Colored shape tracking data:
● ● ● ● ●

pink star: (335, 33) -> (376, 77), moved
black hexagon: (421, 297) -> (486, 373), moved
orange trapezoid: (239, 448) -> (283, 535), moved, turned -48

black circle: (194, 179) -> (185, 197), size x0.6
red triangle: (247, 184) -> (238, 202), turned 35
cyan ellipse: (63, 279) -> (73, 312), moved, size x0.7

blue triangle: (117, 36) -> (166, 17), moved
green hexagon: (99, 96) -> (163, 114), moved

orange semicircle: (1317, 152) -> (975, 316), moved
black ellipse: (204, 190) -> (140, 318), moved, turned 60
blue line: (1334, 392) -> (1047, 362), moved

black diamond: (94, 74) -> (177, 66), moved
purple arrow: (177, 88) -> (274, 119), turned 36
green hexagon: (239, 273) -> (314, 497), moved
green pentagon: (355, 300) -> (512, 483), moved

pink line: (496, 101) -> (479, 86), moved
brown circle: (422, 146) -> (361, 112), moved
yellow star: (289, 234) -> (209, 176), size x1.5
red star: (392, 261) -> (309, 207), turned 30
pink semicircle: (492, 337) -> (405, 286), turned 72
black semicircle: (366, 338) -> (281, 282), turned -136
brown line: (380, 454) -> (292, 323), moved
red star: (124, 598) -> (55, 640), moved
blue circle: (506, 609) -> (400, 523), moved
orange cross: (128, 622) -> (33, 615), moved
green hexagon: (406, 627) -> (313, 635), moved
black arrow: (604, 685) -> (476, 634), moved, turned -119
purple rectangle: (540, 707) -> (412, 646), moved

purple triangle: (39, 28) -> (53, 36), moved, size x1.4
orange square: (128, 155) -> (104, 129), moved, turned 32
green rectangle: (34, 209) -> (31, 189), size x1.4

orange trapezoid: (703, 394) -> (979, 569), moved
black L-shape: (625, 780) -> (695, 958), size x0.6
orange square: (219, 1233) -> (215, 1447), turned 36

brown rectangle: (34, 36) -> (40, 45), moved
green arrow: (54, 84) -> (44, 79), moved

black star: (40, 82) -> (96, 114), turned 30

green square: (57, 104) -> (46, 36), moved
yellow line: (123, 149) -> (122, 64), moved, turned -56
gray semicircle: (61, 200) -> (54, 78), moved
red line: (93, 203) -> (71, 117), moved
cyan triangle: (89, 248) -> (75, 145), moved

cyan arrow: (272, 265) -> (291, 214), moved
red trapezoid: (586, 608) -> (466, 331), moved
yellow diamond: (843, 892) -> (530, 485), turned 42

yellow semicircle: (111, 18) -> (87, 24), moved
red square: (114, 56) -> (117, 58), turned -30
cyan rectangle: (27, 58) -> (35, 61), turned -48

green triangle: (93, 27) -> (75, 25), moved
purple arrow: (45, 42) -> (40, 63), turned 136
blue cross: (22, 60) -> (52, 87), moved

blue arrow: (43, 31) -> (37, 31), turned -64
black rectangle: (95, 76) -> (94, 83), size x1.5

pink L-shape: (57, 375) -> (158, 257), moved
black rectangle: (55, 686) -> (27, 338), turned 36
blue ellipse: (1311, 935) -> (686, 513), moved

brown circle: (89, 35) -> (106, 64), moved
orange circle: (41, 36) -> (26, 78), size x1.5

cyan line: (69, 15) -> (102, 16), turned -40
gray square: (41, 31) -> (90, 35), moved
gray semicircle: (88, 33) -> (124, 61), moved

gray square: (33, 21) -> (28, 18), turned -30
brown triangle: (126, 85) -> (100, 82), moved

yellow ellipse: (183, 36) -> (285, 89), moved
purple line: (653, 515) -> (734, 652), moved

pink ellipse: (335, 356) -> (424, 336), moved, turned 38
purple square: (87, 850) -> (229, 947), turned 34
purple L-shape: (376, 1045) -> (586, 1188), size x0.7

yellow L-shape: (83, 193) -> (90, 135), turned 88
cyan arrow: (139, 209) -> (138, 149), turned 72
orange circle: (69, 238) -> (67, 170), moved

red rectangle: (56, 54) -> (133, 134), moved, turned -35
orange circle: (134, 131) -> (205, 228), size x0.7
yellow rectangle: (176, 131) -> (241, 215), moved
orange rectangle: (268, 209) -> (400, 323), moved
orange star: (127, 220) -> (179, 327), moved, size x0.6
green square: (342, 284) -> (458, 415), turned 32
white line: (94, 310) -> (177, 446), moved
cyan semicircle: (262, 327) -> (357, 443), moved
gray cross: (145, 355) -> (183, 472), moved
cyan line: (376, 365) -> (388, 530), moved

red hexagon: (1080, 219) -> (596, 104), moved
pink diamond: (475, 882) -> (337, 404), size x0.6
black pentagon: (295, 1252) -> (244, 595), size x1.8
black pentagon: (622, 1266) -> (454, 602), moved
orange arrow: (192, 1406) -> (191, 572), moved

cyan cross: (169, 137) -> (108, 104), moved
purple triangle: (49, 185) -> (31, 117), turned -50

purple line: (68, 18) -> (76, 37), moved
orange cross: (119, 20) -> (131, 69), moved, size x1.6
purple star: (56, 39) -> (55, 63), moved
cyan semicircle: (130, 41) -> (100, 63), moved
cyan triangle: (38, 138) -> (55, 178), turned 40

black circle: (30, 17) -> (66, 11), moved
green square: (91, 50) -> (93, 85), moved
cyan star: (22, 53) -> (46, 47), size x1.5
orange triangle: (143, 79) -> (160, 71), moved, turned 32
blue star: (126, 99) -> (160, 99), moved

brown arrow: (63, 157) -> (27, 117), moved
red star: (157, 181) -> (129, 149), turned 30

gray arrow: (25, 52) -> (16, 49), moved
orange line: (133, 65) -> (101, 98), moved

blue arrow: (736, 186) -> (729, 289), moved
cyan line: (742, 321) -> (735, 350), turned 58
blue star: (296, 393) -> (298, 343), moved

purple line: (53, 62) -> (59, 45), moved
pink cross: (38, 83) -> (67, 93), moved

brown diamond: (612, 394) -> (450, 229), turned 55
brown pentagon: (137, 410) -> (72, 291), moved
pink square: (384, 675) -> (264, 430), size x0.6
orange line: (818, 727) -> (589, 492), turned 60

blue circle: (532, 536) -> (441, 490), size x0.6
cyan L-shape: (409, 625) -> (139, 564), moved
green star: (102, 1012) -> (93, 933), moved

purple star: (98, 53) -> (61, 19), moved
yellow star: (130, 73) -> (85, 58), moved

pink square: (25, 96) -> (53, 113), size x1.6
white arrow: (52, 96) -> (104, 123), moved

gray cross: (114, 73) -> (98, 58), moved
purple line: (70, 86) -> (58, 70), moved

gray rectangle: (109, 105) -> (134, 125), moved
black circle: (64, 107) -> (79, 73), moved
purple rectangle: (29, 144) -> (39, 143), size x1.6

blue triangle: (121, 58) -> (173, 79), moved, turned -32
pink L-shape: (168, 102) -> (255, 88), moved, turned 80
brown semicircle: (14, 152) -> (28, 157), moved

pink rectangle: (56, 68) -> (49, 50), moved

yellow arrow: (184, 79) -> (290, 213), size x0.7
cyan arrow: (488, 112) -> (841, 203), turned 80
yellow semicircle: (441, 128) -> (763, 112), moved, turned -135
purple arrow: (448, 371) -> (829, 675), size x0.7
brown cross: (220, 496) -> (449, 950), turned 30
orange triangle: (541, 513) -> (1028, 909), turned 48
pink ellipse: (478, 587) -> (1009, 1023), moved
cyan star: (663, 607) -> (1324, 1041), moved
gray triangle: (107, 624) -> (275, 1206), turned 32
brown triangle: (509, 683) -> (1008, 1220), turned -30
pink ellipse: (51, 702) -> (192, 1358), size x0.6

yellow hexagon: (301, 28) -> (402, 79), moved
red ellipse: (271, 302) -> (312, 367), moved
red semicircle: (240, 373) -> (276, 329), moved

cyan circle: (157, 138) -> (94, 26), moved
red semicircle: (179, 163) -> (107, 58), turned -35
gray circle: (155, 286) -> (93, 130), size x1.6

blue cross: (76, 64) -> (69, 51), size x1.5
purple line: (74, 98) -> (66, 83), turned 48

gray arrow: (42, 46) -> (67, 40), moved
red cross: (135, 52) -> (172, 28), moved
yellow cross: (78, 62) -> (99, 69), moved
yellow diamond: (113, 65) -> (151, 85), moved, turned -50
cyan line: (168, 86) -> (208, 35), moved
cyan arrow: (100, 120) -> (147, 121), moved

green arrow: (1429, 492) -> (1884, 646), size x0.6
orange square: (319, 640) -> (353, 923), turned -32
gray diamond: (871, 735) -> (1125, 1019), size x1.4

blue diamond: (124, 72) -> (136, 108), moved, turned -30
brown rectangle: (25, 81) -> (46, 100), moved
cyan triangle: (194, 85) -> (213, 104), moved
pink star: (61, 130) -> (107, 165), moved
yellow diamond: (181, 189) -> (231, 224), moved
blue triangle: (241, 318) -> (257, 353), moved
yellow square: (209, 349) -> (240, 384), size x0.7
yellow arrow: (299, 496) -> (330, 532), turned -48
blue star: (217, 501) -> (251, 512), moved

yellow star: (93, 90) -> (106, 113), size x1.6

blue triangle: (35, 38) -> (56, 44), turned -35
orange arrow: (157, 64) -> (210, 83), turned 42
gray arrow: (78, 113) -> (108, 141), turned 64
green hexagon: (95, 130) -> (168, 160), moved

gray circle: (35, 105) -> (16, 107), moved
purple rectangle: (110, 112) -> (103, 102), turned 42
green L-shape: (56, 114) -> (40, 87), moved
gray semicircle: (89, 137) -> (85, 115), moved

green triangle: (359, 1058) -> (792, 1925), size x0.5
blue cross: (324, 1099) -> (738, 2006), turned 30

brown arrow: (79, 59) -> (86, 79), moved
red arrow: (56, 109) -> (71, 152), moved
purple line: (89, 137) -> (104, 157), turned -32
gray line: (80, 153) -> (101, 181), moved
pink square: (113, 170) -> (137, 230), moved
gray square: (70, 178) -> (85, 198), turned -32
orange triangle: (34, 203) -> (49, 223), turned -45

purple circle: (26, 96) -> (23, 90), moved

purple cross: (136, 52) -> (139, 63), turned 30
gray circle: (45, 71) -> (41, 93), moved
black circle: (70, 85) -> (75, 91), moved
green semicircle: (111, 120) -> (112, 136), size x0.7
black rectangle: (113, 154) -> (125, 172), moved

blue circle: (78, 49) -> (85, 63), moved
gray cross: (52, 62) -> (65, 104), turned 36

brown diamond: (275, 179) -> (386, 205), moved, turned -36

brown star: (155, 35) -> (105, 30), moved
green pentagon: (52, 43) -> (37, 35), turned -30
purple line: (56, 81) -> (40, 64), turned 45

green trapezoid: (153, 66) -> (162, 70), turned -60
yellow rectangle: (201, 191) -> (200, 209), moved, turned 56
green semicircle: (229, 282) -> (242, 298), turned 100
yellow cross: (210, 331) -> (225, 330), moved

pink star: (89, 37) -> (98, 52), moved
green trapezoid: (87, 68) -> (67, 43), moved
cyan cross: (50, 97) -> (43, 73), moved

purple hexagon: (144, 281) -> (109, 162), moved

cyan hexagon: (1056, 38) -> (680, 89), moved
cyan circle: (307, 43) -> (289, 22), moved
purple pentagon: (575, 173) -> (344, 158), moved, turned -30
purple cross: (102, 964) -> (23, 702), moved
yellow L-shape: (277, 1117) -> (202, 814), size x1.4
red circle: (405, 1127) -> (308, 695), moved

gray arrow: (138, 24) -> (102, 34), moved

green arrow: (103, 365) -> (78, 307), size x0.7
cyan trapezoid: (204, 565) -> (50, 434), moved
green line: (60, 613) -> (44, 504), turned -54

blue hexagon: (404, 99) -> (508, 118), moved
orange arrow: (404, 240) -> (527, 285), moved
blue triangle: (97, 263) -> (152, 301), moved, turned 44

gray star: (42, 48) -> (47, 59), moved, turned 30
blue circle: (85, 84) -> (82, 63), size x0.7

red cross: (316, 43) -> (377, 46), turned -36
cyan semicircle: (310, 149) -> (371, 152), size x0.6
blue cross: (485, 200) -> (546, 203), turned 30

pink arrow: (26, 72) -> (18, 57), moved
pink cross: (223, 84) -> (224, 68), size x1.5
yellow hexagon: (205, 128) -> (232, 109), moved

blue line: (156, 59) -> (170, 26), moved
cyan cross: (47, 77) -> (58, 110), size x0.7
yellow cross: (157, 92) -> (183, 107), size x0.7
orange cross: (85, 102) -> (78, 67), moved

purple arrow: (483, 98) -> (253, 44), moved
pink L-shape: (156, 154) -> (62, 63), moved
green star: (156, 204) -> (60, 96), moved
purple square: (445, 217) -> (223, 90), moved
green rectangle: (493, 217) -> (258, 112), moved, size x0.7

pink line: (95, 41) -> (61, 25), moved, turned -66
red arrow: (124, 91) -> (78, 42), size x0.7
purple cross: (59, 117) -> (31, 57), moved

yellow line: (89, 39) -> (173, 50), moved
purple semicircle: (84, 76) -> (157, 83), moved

● ● ● ● ●

Please repeat, exactly and only, the lines from the one containing "pink L-shape: (156, 154) -> (62, 63), moved" through the last line of the records, both included.

REPLY:
pink L-shape: (156, 154) -> (62, 63), moved
green star: (156, 204) -> (60, 96), moved
purple square: (445, 217) -> (223, 90), moved
green rectangle: (493, 217) -> (258, 112), moved, size x0.7

pink line: (95, 41) -> (61, 25), moved, turned -66
red arrow: (124, 91) -> (78, 42), size x0.7
purple cross: (59, 117) -> (31, 57), moved

yellow line: (89, 39) -> (173, 50), moved
purple semicircle: (84, 76) -> (157, 83), moved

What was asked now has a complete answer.